The task:
No line before the one containing "orange brick E5" should appear; that line and all lines after it, through the end of the data, are to be set down exactly.

Scene image comparisons:
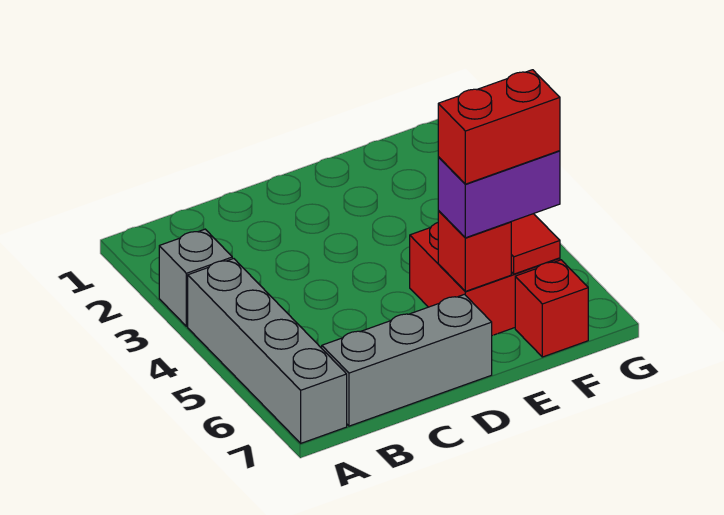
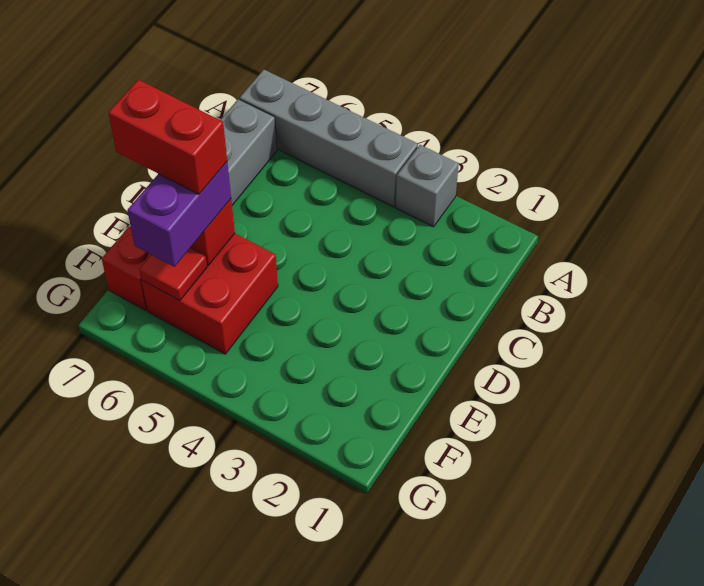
red brick E6:F6 level 4 -> red brick E6:E7 level 4

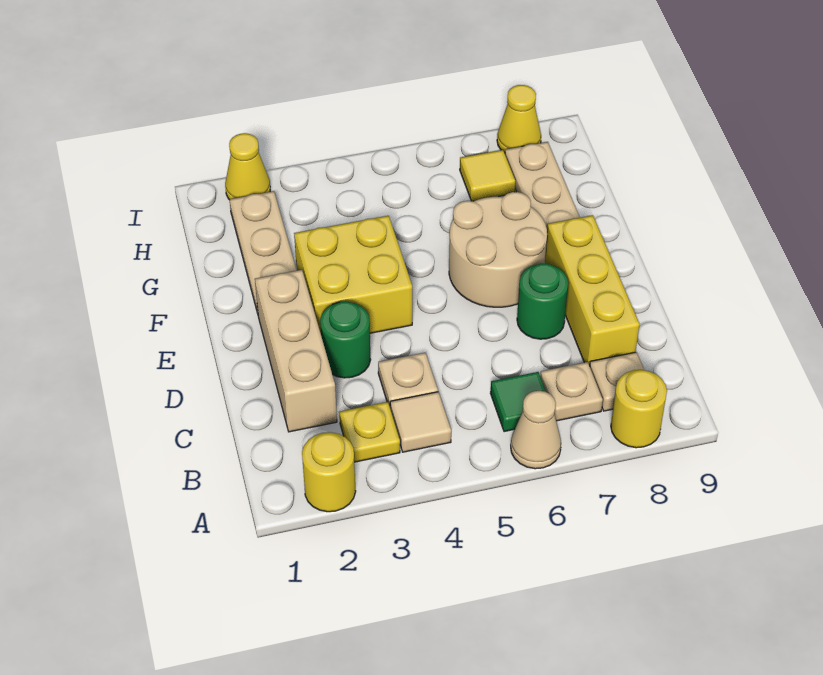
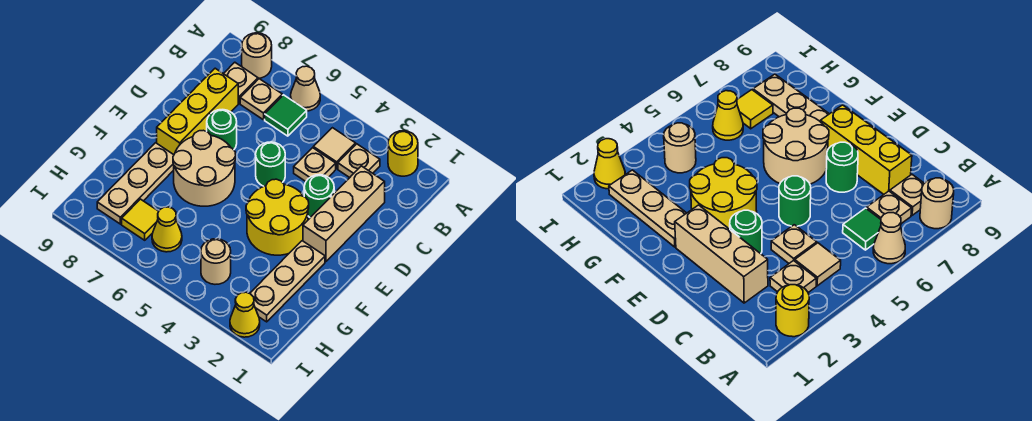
yellow round brick A8 level 1 -> tan round brick A8 level 1
yellow plate B3 level 1 -> tan plate B3 level 1
none -> green round brick D5 level 1
yellow brick E3:F4 level 1 -> yellow round brick E3:F4 level 1
none -> tan round brick H4 level 1
yellow cone I8 level 1 -> yellow cone H6 level 1

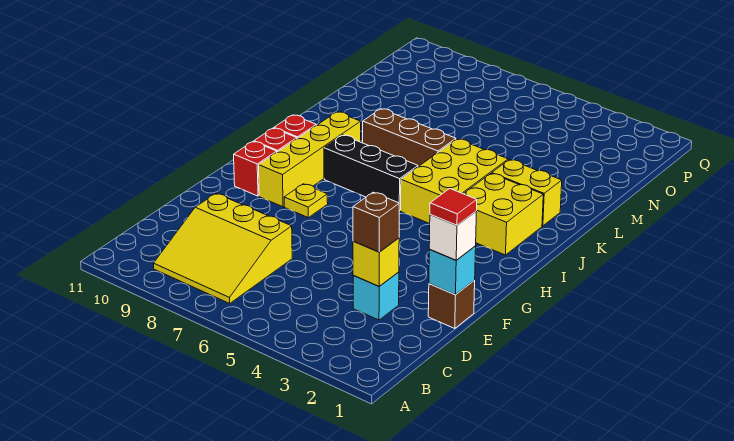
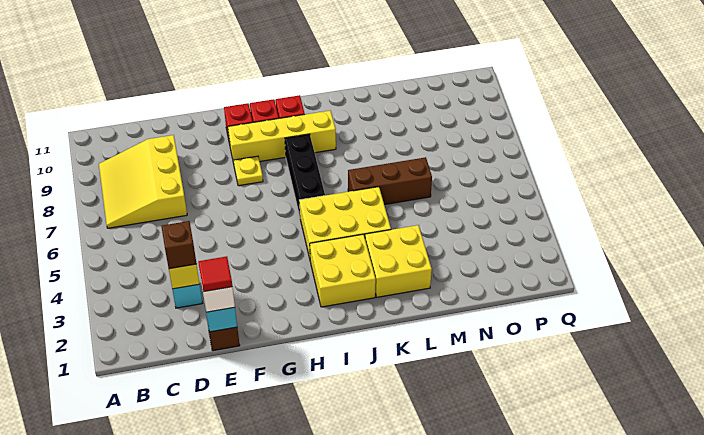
yellow brick K2:K3 level 1 -> yellow brick K2:L3 level 1
brown brick K6:K8 level 1 -> brown brick K6:M6 level 1

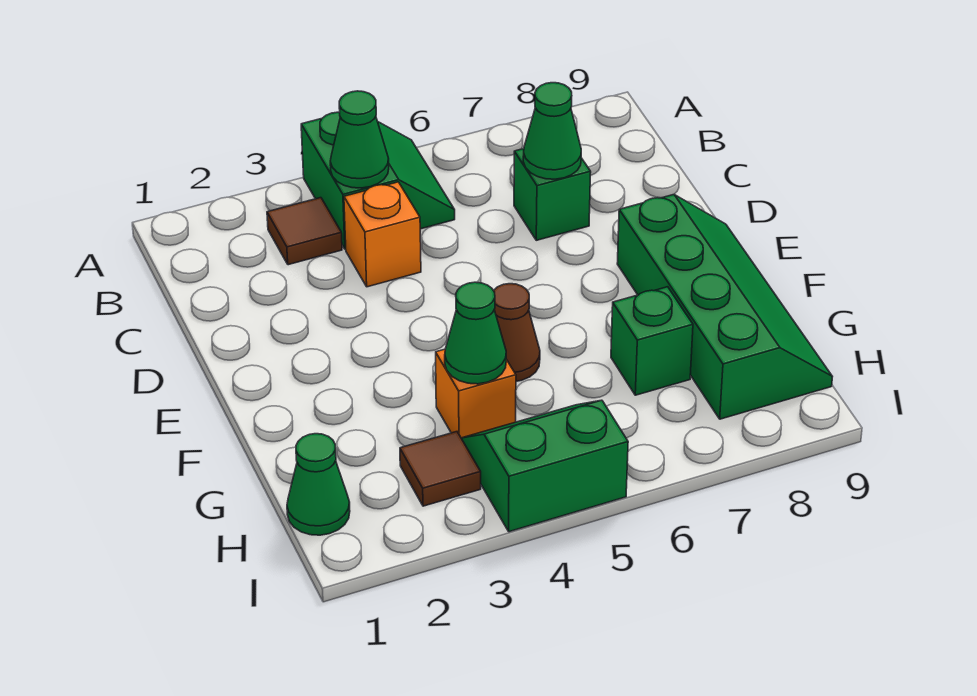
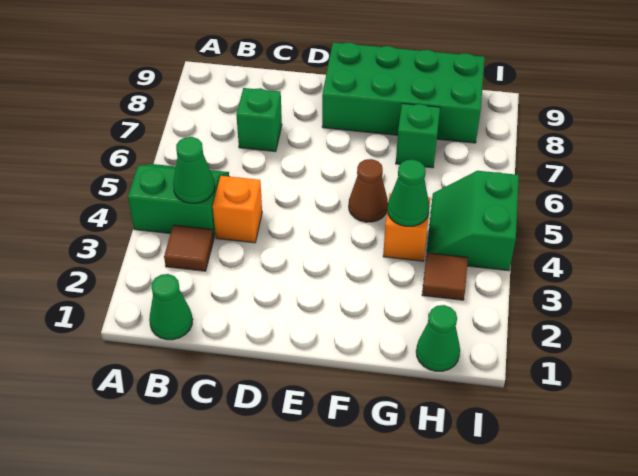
green cone C7 level 2 -> green cone B1 level 1
green slope E8:H9 level 1 top 8 -> green brick E8:H9 level 1

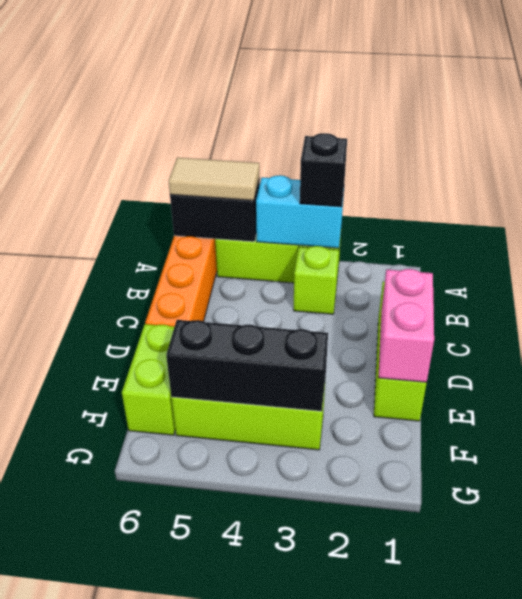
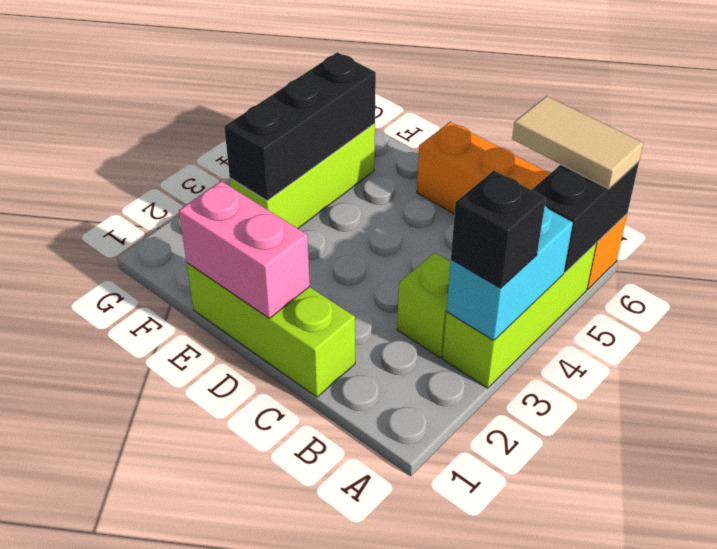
tan tile A5:A6 level 3 -> tan tile A6:B6 level 3
lime brick E6:F6 level 1 -> none

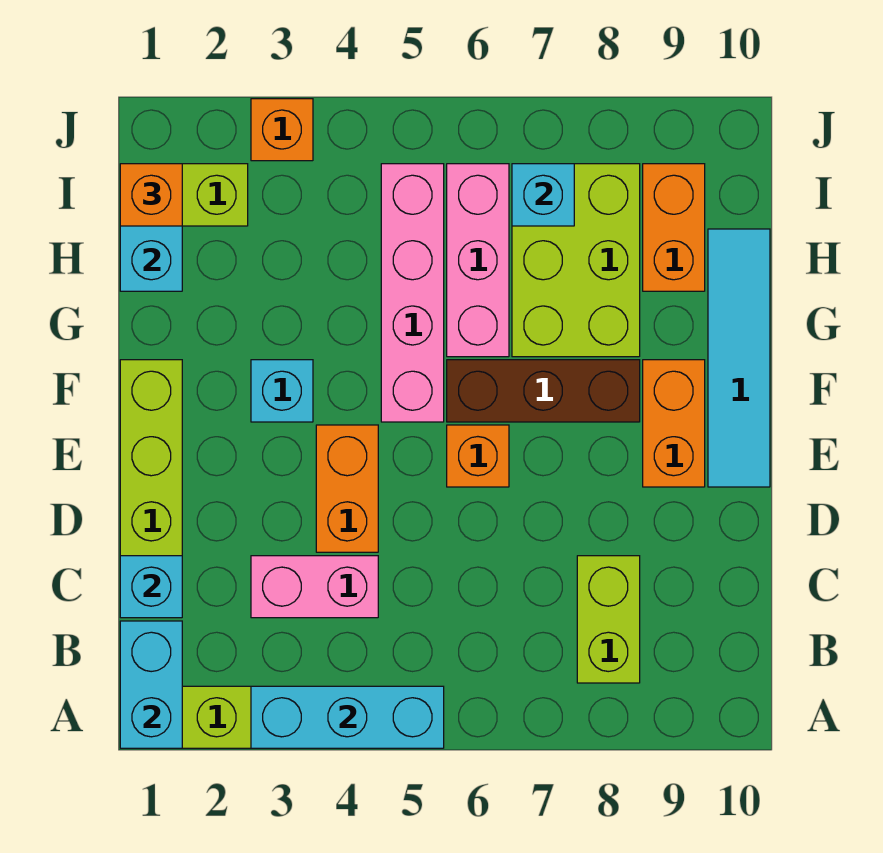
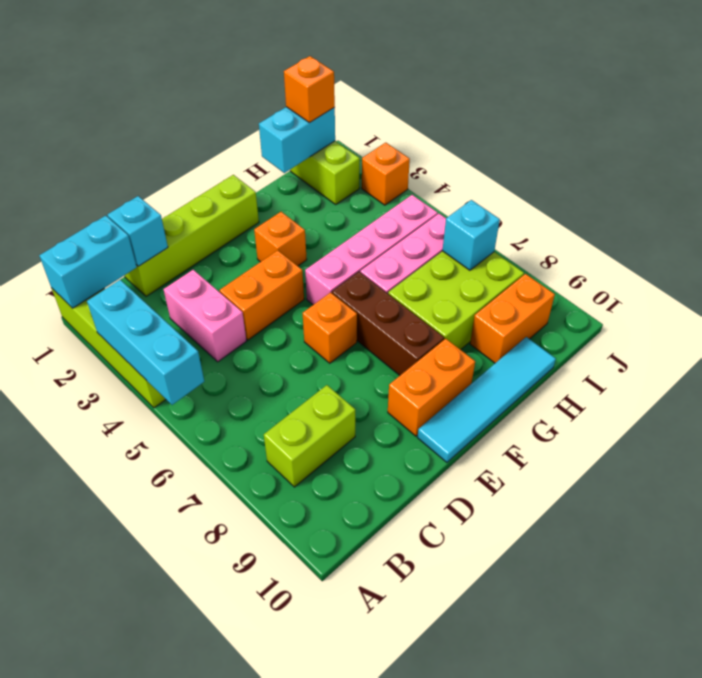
cyan brick F3 level 1 -> orange brick F3 level 1

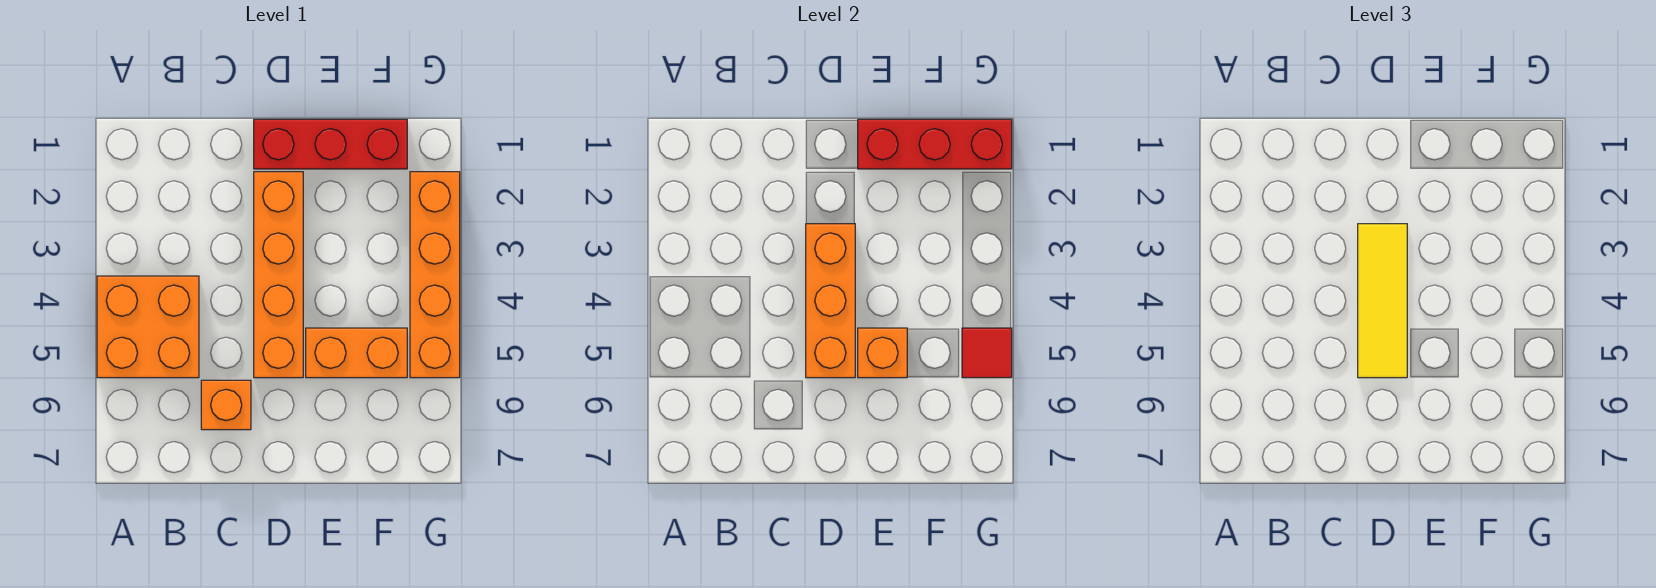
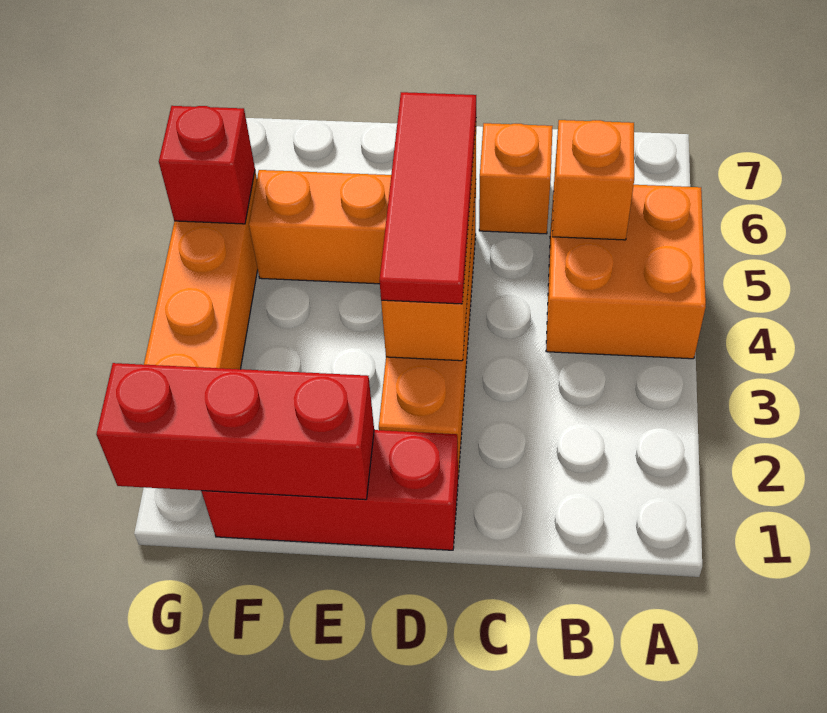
yellow tile D3:D5 level 3 -> red tile D3:D5 level 3
orange brick E5 level 2 -> orange brick B5 level 2
red tile G5 level 2 -> red brick G5 level 2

Solution to the exercise:
orange brick E5 level 2 -> orange brick B5 level 2
red tile G5 level 2 -> red brick G5 level 2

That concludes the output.